• **EXERCISE REQUIREMENTS**
Search the data for the word "pink" and copy every line where it occurs.

• **DATA PROVIDED**
* * *

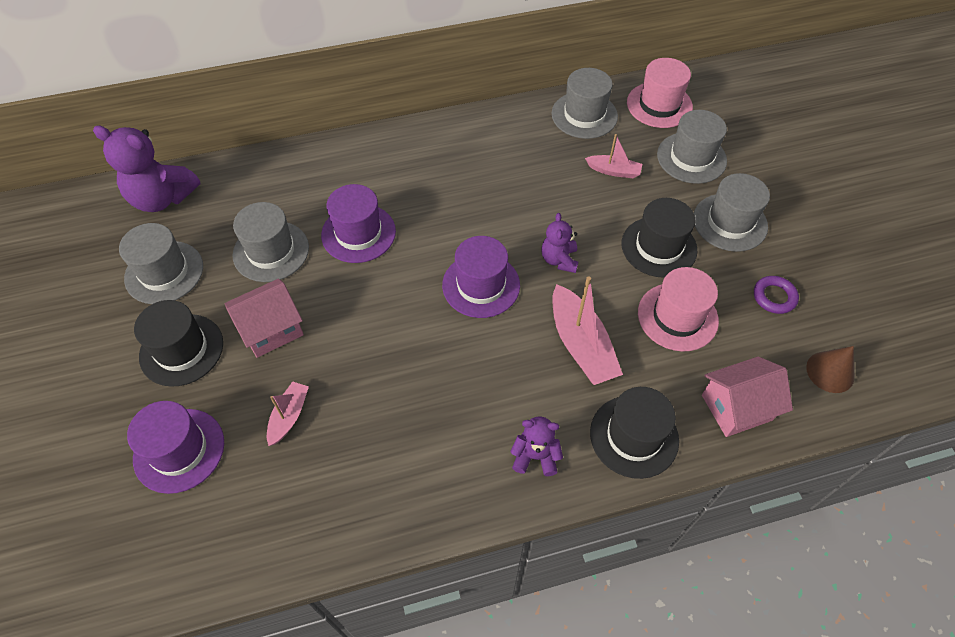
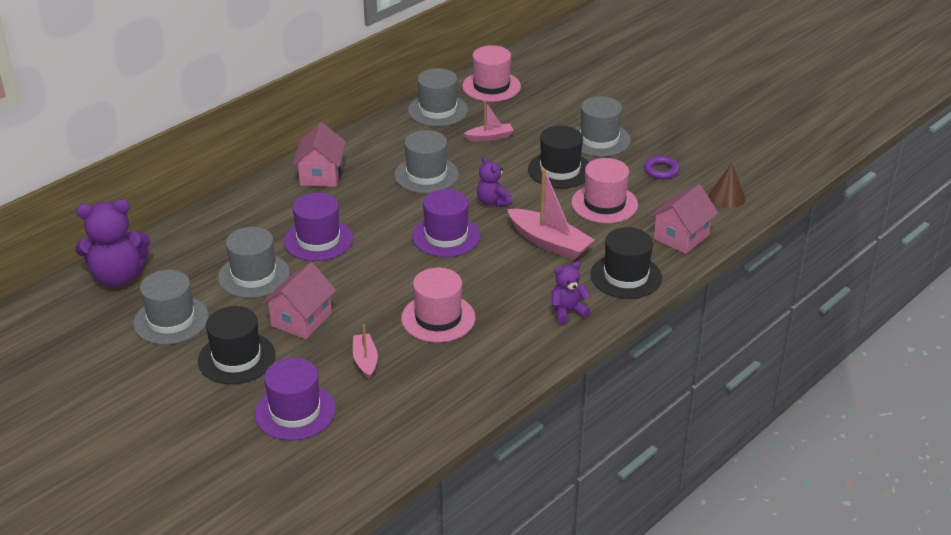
camera: 30 degrees left, 20 degrees down
(397, 395) = (438, 318): none -> pink hat
(418, 152) = (321, 175): none -> pink house
(691, 158) = (542, 111): grey hat -> grey hat (426, 175)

* * *

• **TASK RESULT**
(397, 395) = (438, 318): none -> pink hat
(418, 152) = (321, 175): none -> pink house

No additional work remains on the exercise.